Collection entries:

%%

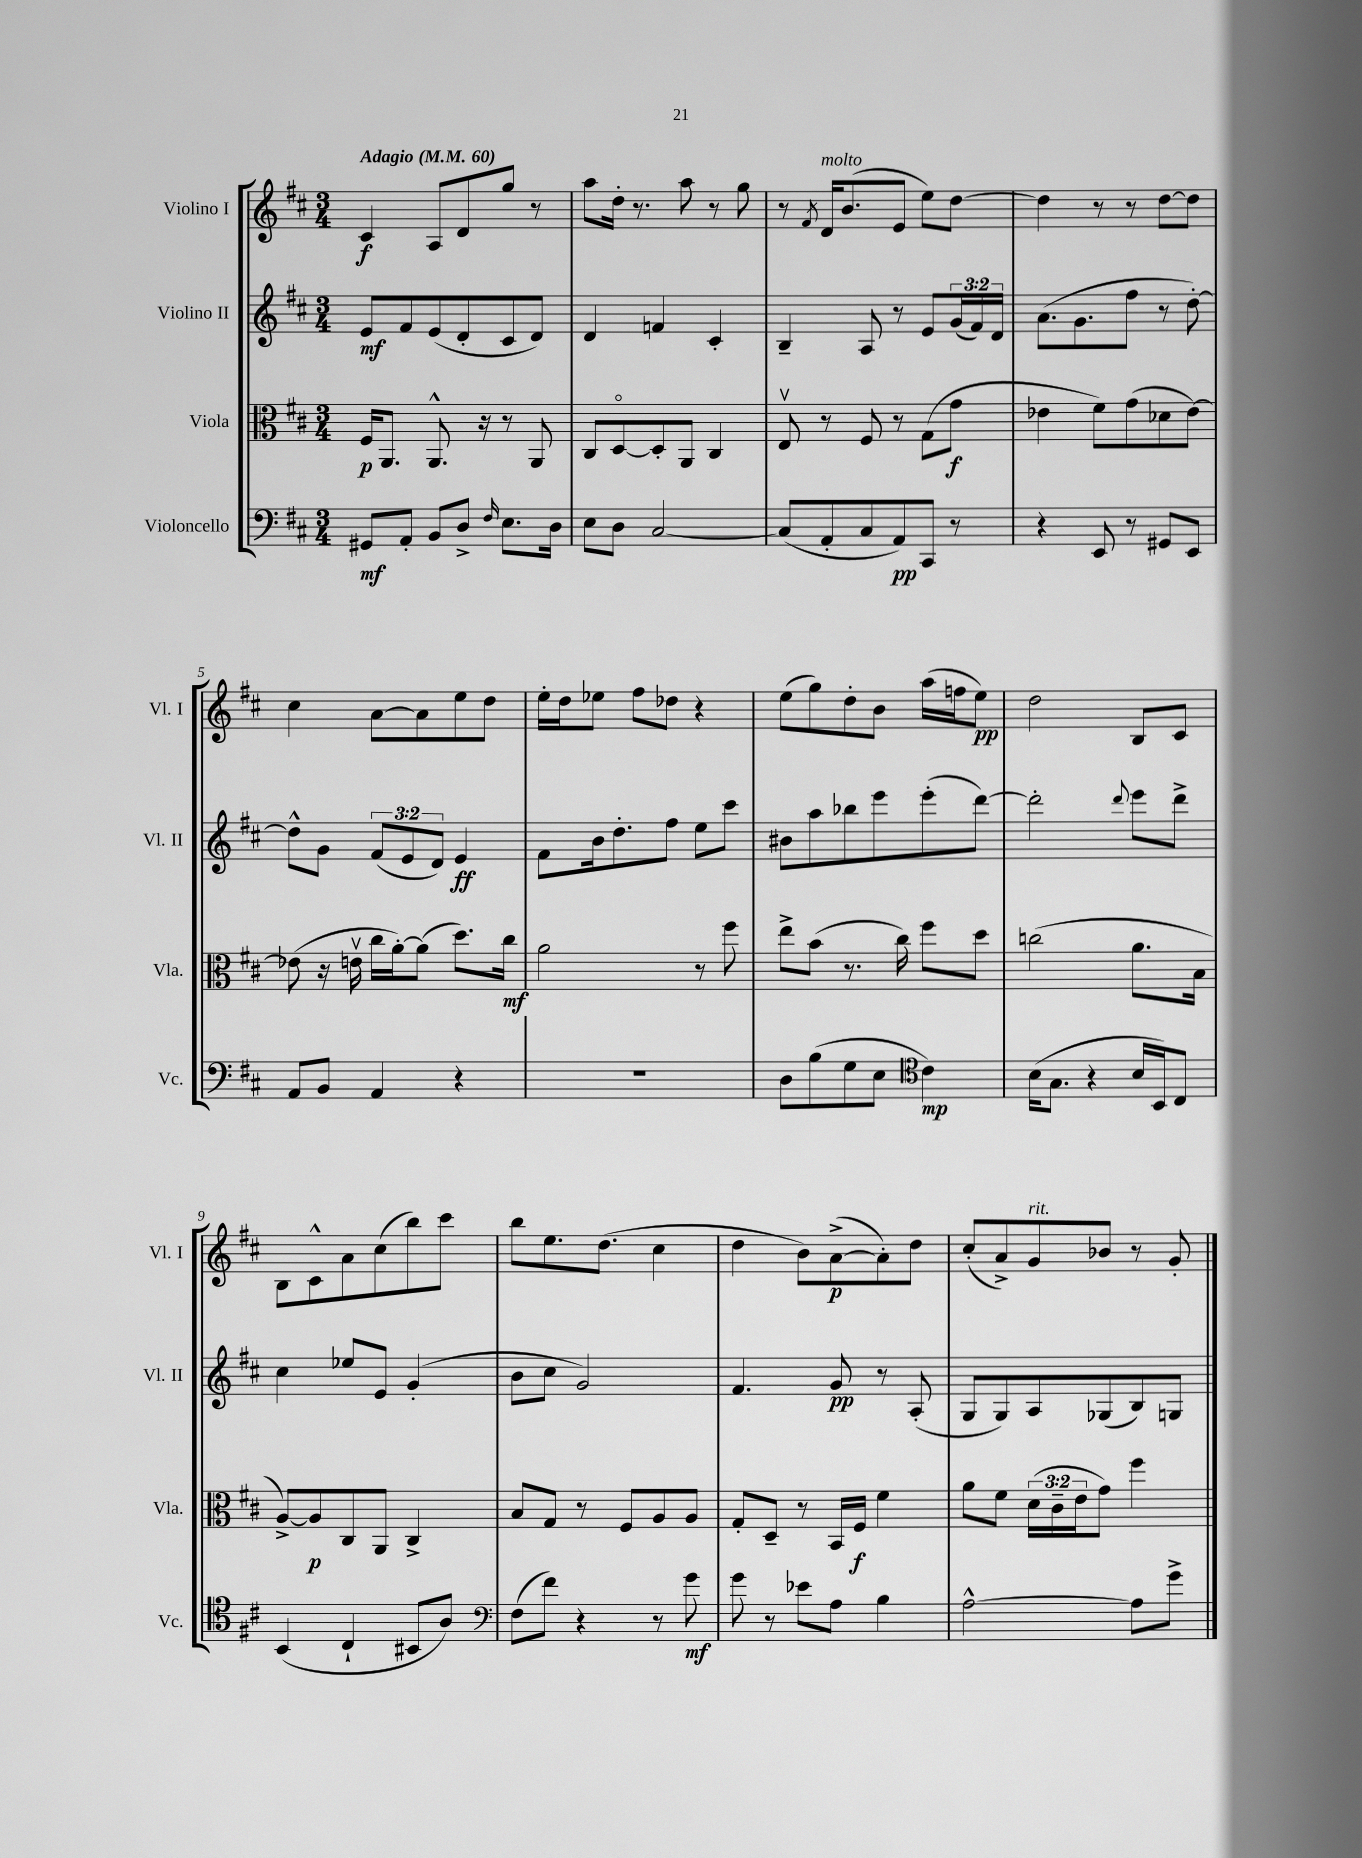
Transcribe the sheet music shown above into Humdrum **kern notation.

**kern	**dynam	**kern	**dynam	**kern	**dynam	**kern	**dynam
*part4	*part4	*part3	*part3	*part2	*part2	*part1	*part1
*staff4	*staff4	*staff3	*staff3	*staff2	*staff2	*staff1	*staff1
*I"Violoncello	*	*I"Viola	*	*I"Violino II	*	*I"Violino I	*
*I'Vc.	*	*I'Vla.	*	*I'Vl. II	*	*I'Vl. I	*
*clefF4	*	*clefC3	*	*clefG2	*	*clefG2	*
*k[f#c#]	*	*k[f#c#]	*	*k[f#c#]	*	*k[f#c#]	*
*M3/4	*	*M3/4	*	*M3/4	*	*M3/4	*
*MM60	*	*MM60	*	*MM60	*	*MM60	*
=1	=1	=1	=1	=1	=1	=1	=1
!	!	!	!	!	!	!LO:TX:a:B:t=Adagio	!
8GG#X/L	mf	16F#/KL	p	8e/L	mf	4c#/	f
.	.	8.AA/J	.	.	.	.	.
8AA'/J	.	.	.	8f#/	.	.	.
8BB/L	.	8.AA^^/	.	(8e/	.	8A/L	.
8D^/J	.	.	.	8d'/	.	8d/	.
.	.	16r	.	.	.	.	.
16qqF#/	.	.	.	.	.	.	.
8.E\L	.	8r	.	8c#/	.	8gg/J	.
.	.	8AA/	.	8d/J)	.	8r	.
16D\Jk	.	.	.	.	.	.	.
=2	=2	=2	=2	=2	=2	=2	=2
8E\L	.	8C#/L	.	4d/	.	8aa\L	.
8D\J	.	[8D/	.	.	.	16dd'\Jk	.
.	.	.	.	.	.	8.r	.
[2C#/	.	8D'/]	.	4fn/	.	.	.
.	.	8AA/J	.	.	.	8aa\	.
.	.	4C#/	.	4c#'/	.	8r	.
.	.	.	.	.	.	8gg\	.
=3	=3	=3	=3	=3	=3	=3	=3
(8C#/L]	.	8Ev/	.	4B~/	.	8r	.
.	.	.	.	.	.	8qf#/	.
!	!	!	!	!	!	!LO:TX:a:i:t=molto	!
8AA'/	.	8r	.	.	.	16d/KL	.
.	.	.	.	.	.	(8.b/	.
8C#/	.	8F#/	.	8A/	.	.	.
8AA/)	pp	8r	.	8r	.	8e/J	.
8CC#/J	.	(8G\L	.	8e/L	.	8ee\L)	.
8r	.	8g\J	f	(24g/L	.	[8dd\J	.
.	.	.	.	24f#/)	.	.	.
.	.	.	.	24d/JJ	.	.	.
=4	=4	=4	=4	=4	=4	=4	=4
4r	.	4e-X\	.	(8.a\L	.	4dd\]	.
.	.	.	.	8.g\	.	.	.
8EE/	.	8f#\L)	.	.	.	8r	.
8r	.	(8g\	.	8ff#\J	.	8r	.
8GG#X/L	.	8d-X\	.	8r	.	[8dd\L	.
8EE/J	.	[8e-\J)	.	[8dd'\)	.	8dd\J]	.
!!LO:LB:g=z
=5	=5	=5	=5	=5	=5	=5	=5
8AA/L	.	(8e-X\]	.	8dd^^\L]	.	4cc#\	.
8BB/J	.	16r	.	8g\J	.	.	.
.	.	16env\	.	.	.	.	.
4AA/	.	16cc#\LL	.	(12f#/L	.	[8a\L	.
.	.	[16a'\J)	.	.	.	.	.
.	.	.	.	12e/	.	.	.
.	.	(8a\J]	.	.	.	8a\]	.
.	.	.	.	12d/J)	.	.	.
4r	.	8.dd\L)	.	4e/	ff	8ee\	.
.	.	.	.	.	.	8dd\J	.
.	.	16cc#\Jk	mf	.	.	.	.
=6	=6	=6	=6	=6	=6	=6	=6
2.r	.	2a\	.	8f#\L	.	16ee'\LL	.
.	.	.	.	.	.	16dd\J	.
.	.	.	.	16b\k	.	8ee-X\J	.
.	.	.	.	8.dd'\	.	.	.
.	.	.	.	.	.	8ff#\L	.
.	.	.	.	8ff#\J	.	8dd-X\J	.
.	.	8r	.	8ee\L	.	4r	.
.	.	8ff#\	.	8ccc#\J	.	.	.
=7	=7	=7	=7	=7	=7	=7	=7
8D\L	.	8ee^\L	.	8b#X\L	.	(8ee\L	.
(8B\	.	(8b\J	.	8aa\	.	8gg\)	.
8G\	.	8.r	.	8bb-X\	.	8dd'\	.
8E\J	.	.	.	8eee\	.	8b\J	.
.	.	16cc#\)	.	.	.	.	.
*clefC4	*	*	*	*	*	*	*
4c#\)	mp	8ff#\L	.	(8eee'\	.	(16aa\LL	.
.	.	.	.	.	.	16ffn\J	.
.	.	8dd\J	.	[8ddd\J)	.	8ee\J)	pp
=8	=8	=8	=8	=8	=8	=8	=8
(16B\KL	.	(2ccn\	.	2ddd'\]	.	2dd\	.
8.G\J	.	.	.	.	.	.	.
4r	.	.	.	.	.	.	.
.	.	.	.	8qqddd/	.	.	.
16B/LL	.	8.a\L	.	8eee\L	.	8B/L	.
16BB/J)	.	.	.	.	.	.	.
8C#/J	.	.	.	8ddd^\J	.	8c#/J	.
.	.	16B\Jk	.	.	.	.	.
!!LO:LB:g=z
=9	=9	=9	=9	=9	=9	=9	=9
(4BB/	.	[8A^/L)	.	4cc#\	.	8B\L	.
.	.	8A/]	p	.	.	8c#^^\	.
4C#`/	.	8C#/	.	8ee-X/L	.	8a\	.
.	.	8AA/J	.	8e/J	.	(8cc#\	.
8BB#X/L	.	4C#^/	.	(4g'/	.	8bb\)	.
8A/J)	.	.	.	.	.	8ccc#\J	.
=10	=10	=10	=10	=10	=10	=10	=10
*clefF4	*	*	*	*	*	*	*
(8F#\L	.	8B/L	.	8b\L	.	8bb\L	.
8f#\J)	.	8G/J	.	8cc#\J	.	8.ee\	.
4r	.	8r	.	2g/)	.	.	.
.	.	.	.	.	.	(8.dd\J	.
.	.	8F#/L	.	.	.	.	.
8r	.	8A/	.	.	.	4cc#\	.
8g\	mf	8A/J	.	.	.	.	.
=11	=11	=11	=11	=11	=11	=11	=11
8g\	.	8G'/L	.	4.f#/	.	4dd\	.
8r	.	8D~/J	.	.	.	.	.
8e-X\L	.	8r	.	.	.	8b\L)	.
8A\J	.	16BB/LL	.	8g/	pp	([8a^\	p
.	.	16F#/JJ	f	.	.	.	.
4B\	.	4f#\	.	8r	.	8a'\])	.
.	.	.	.	(8A'/	.	8dd\J	.
=12	=12	=12	=12	=12	=12	=12	=12
[2A^^\	.	8a\L	.	8G/L	.	(8cc#'/L	.
.	.	8f#\J	.	8G/)	.	8a^/)	.
!	!	!	!	!	!	!LO:TX:a:i:t=rit.	!
.	.	(24d\LL	.	8A/	.	8g/	.
.	.	24c#~\	.	.	.	.	.
.	.	24e\J	.	.	.	.	.
.	.	8g\J)	.	(8G-X/	.	8b-X/J	.
8A\L]	.	4ff#\	.	8B/)	.	8r	.
8g^\J	.	.	.	8Gn/J	.	8g'/	.
==	==	==	==	==	==	==	==
*-	*-	*-	*-	*-	*-	*-	*-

%%

Set exercise: Locate each line in the data above that contains the string "kern", and copy those lines.

Response to this exercise:
Transcribe the sheet music shown above into Humdrum **kern notation.
**kern	**dynam	**kern	**dynam	**kern	**dynam	**kern	**dynam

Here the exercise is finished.